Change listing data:
------
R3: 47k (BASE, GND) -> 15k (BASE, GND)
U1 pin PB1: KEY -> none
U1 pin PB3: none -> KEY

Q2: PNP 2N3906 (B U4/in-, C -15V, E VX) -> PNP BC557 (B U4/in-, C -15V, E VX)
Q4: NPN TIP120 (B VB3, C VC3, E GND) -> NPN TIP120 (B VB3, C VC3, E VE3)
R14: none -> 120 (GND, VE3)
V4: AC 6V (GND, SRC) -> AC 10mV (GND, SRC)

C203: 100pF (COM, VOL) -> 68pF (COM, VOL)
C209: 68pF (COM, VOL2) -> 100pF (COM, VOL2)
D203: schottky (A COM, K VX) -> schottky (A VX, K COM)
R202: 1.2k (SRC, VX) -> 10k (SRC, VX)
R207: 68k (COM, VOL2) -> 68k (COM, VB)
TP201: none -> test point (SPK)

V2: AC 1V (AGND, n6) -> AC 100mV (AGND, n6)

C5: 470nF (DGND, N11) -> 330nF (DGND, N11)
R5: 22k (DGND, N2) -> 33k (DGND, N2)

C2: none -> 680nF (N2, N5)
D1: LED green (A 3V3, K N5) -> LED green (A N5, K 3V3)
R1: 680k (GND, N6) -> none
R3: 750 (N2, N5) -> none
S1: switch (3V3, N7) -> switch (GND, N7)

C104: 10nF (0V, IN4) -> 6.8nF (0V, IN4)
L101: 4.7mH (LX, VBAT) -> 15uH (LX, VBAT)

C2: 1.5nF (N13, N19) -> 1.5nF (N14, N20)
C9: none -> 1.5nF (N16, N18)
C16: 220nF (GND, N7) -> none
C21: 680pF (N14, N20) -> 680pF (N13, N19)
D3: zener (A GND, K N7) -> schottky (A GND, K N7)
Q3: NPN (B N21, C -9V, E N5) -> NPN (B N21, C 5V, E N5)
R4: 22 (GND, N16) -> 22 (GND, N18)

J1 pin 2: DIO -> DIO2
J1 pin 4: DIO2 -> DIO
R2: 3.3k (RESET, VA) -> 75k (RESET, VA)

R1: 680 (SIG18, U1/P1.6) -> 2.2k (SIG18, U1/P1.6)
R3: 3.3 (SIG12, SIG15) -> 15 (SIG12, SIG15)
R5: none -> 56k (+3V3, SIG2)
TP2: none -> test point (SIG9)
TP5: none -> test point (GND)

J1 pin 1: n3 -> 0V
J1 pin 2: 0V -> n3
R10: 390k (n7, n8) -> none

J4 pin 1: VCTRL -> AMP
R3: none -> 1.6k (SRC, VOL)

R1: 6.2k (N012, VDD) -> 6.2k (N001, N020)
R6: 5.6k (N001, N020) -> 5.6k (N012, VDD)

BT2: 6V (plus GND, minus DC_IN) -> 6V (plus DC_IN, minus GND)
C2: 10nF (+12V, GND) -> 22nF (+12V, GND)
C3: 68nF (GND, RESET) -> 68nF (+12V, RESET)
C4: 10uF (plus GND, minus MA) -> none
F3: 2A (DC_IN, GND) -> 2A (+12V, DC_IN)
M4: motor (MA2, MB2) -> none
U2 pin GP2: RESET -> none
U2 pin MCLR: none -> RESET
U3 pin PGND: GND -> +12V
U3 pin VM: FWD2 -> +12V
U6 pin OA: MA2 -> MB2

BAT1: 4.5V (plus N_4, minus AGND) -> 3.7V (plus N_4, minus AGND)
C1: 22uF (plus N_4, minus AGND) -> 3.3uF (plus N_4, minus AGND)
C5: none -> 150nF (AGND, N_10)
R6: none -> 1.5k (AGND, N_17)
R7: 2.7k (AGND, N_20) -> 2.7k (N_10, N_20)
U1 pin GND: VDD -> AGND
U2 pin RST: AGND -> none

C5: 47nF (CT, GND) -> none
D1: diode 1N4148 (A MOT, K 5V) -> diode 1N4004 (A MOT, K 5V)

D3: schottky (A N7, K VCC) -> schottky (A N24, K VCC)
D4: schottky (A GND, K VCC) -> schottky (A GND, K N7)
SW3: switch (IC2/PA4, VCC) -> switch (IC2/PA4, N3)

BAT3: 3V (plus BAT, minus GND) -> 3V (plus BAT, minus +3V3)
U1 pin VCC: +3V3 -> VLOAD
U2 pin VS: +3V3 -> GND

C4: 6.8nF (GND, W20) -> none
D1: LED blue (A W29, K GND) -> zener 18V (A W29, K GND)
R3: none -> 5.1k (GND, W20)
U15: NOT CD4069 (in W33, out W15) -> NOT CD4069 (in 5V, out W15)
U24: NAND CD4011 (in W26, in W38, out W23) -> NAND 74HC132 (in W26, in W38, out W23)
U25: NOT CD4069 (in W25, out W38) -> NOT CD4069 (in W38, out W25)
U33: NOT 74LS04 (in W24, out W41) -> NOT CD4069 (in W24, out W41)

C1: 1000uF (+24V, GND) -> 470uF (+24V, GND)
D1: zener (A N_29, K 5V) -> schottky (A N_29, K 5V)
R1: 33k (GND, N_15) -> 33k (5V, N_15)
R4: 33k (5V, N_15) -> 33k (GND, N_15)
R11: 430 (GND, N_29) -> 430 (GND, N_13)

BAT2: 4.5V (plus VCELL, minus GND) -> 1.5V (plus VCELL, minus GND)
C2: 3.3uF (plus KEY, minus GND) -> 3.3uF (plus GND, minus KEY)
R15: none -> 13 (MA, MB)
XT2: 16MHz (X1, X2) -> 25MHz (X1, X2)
------
**Exercise objective**
Please, from the entries above, set down exactly the lines from the one containing "SW3: switch (IC2/PA4, VCC)" through the one containing "U33: NOT 74LS04", and only those.

**Solution for this exercise**
SW3: switch (IC2/PA4, VCC) -> switch (IC2/PA4, N3)

BAT3: 3V (plus BAT, minus GND) -> 3V (plus BAT, minus +3V3)
U1 pin VCC: +3V3 -> VLOAD
U2 pin VS: +3V3 -> GND

C4: 6.8nF (GND, W20) -> none
D1: LED blue (A W29, K GND) -> zener 18V (A W29, K GND)
R3: none -> 5.1k (GND, W20)
U15: NOT CD4069 (in W33, out W15) -> NOT CD4069 (in 5V, out W15)
U24: NAND CD4011 (in W26, in W38, out W23) -> NAND 74HC132 (in W26, in W38, out W23)
U25: NOT CD4069 (in W25, out W38) -> NOT CD4069 (in W38, out W25)
U33: NOT 74LS04 (in W24, out W41) -> NOT CD4069 (in W24, out W41)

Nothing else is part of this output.